** PROMPT **
Write out the entire listing below exactly as it appears, minus any pictures.

** DATASET EXCERPT **
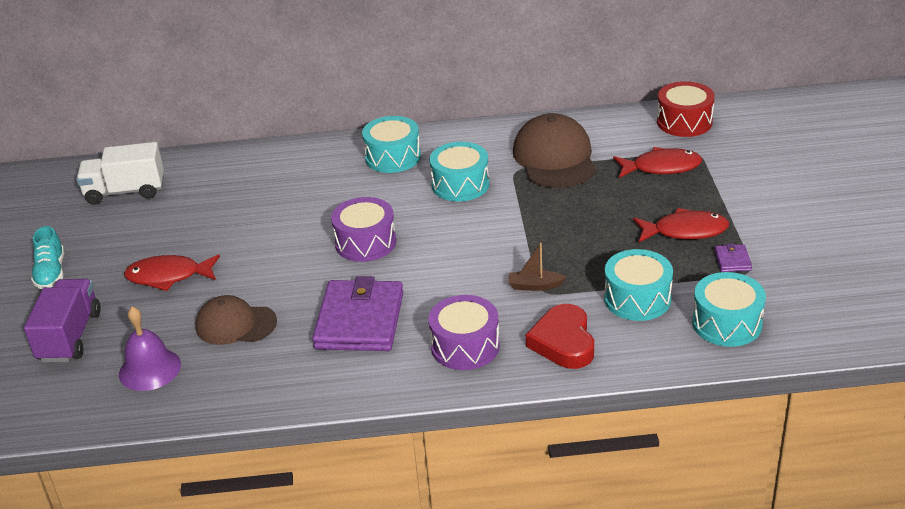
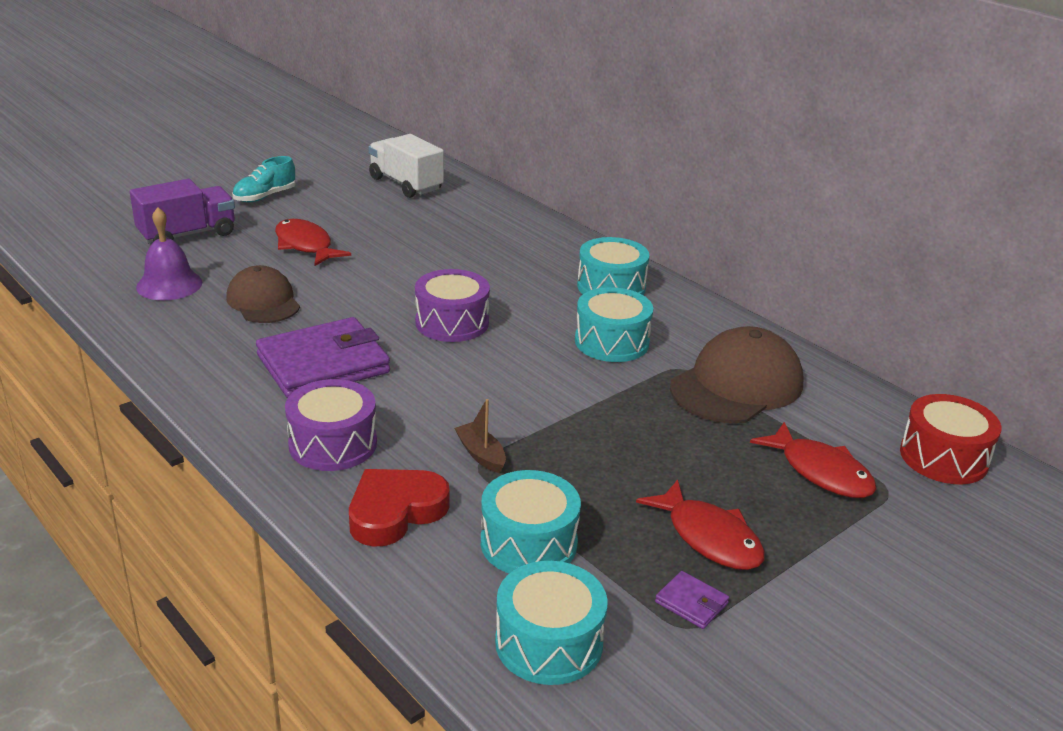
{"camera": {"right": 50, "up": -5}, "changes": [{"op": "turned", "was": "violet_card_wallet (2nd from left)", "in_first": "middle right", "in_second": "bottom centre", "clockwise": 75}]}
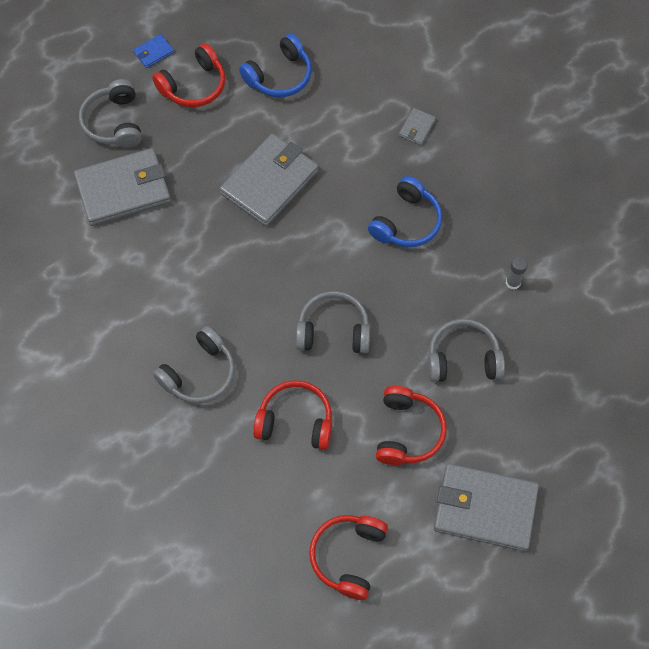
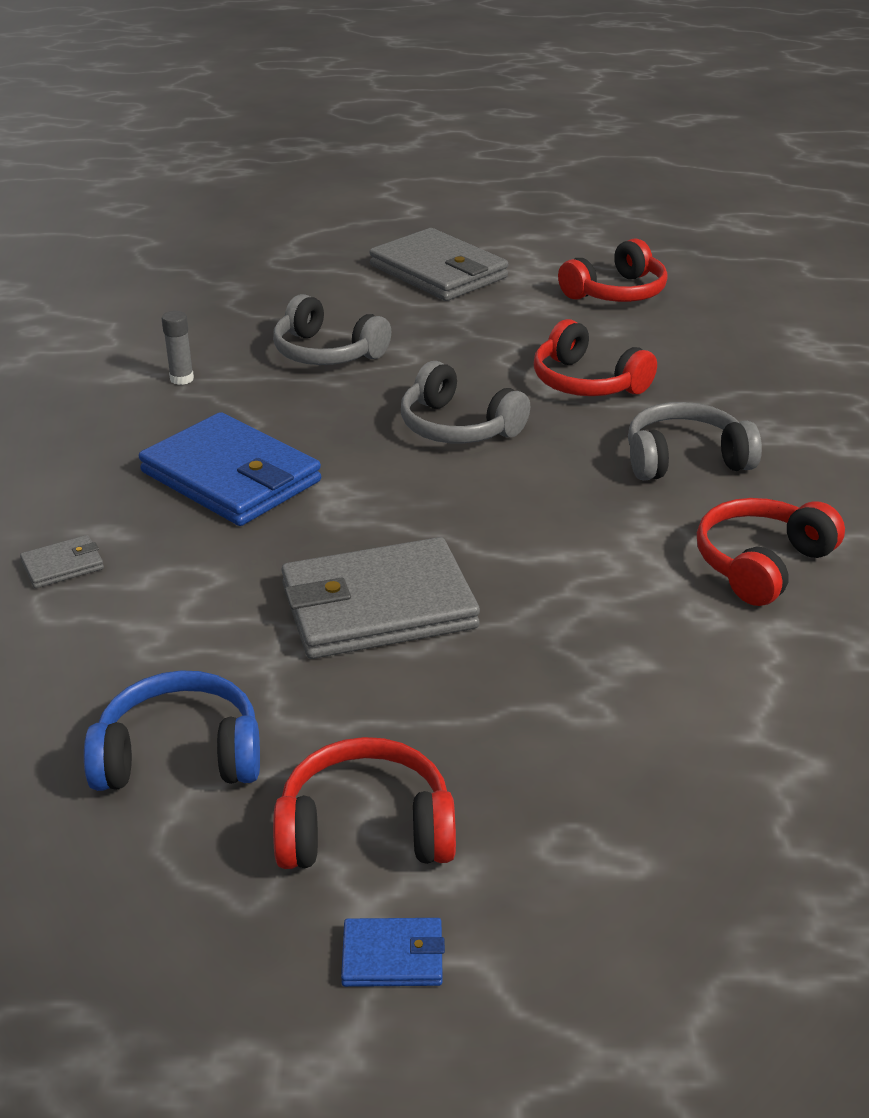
{"camera": {"right": -145, "up": -30}, "changes": [{"op": "removed", "was": "gray_headphones (1st from left)", "in_first": "top left"}, {"op": "removed", "was": "gray_card_wallet (1st from left)", "in_first": "top left"}, {"op": "replaced", "was": "royal_blue_headphones (2nd from left)", "now": "royal_blue_card_wallet (1st from left)", "in_first": "top centre", "in_second": "middle left"}, {"op": "moved", "was": "scarlet_headphones (4th from left)", "in_first": "centre", "in_second": "middle right"}]}
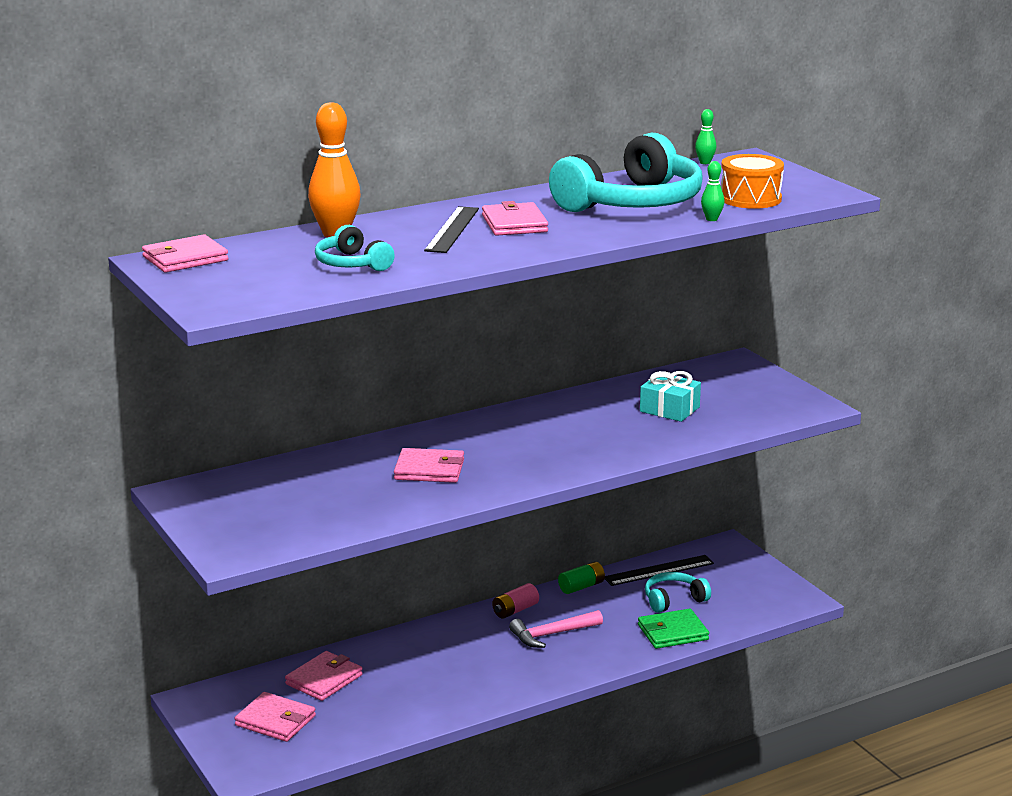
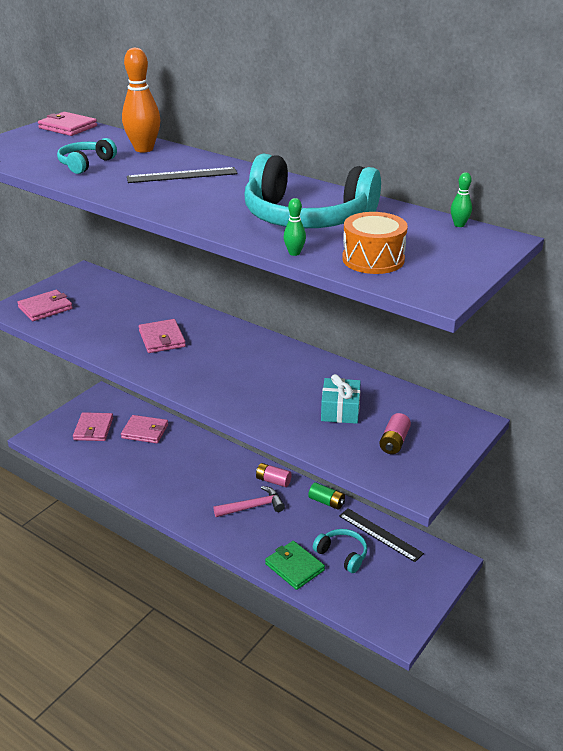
{"camera": {"right": 65, "up": 10}, "changes": [{"op": "moved", "was": "pink_card_wallet (5th from left in the first image)", "now": "pink_card_wallet (1st from left)", "in_first": "top centre", "in_second": "middle left"}, {"op": "turned", "was": "pink_hammer", "in_first": "bottom centre", "in_second": "bottom centre", "clockwise": 120}, {"op": "added", "now": "pink_battery (2nd from left)", "in_second": "middle right"}]}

** RESPONSE AREA **
{"camera": {"right": 50, "up": -5}, "changes": [{"op": "turned", "was": "violet_card_wallet (2nd from left)", "in_first": "middle right", "in_second": "bottom centre", "clockwise": 75}]}
{"camera": {"right": -145, "up": -30}, "changes": [{"op": "removed", "was": "gray_headphones (1st from left)", "in_first": "top left"}, {"op": "removed", "was": "gray_card_wallet (1st from left)", "in_first": "top left"}, {"op": "replaced", "was": "royal_blue_headphones (2nd from left)", "now": "royal_blue_card_wallet (1st from left)", "in_first": "top centre", "in_second": "middle left"}, {"op": "moved", "was": "scarlet_headphones (4th from left)", "in_first": "centre", "in_second": "middle right"}]}
{"camera": {"right": 65, "up": 10}, "changes": [{"op": "moved", "was": "pink_card_wallet (5th from left in the first image)", "now": "pink_card_wallet (1st from left)", "in_first": "top centre", "in_second": "middle left"}, {"op": "turned", "was": "pink_hammer", "in_first": "bottom centre", "in_second": "bottom centre", "clockwise": 120}, {"op": "added", "now": "pink_battery (2nd from left)", "in_second": "middle right"}]}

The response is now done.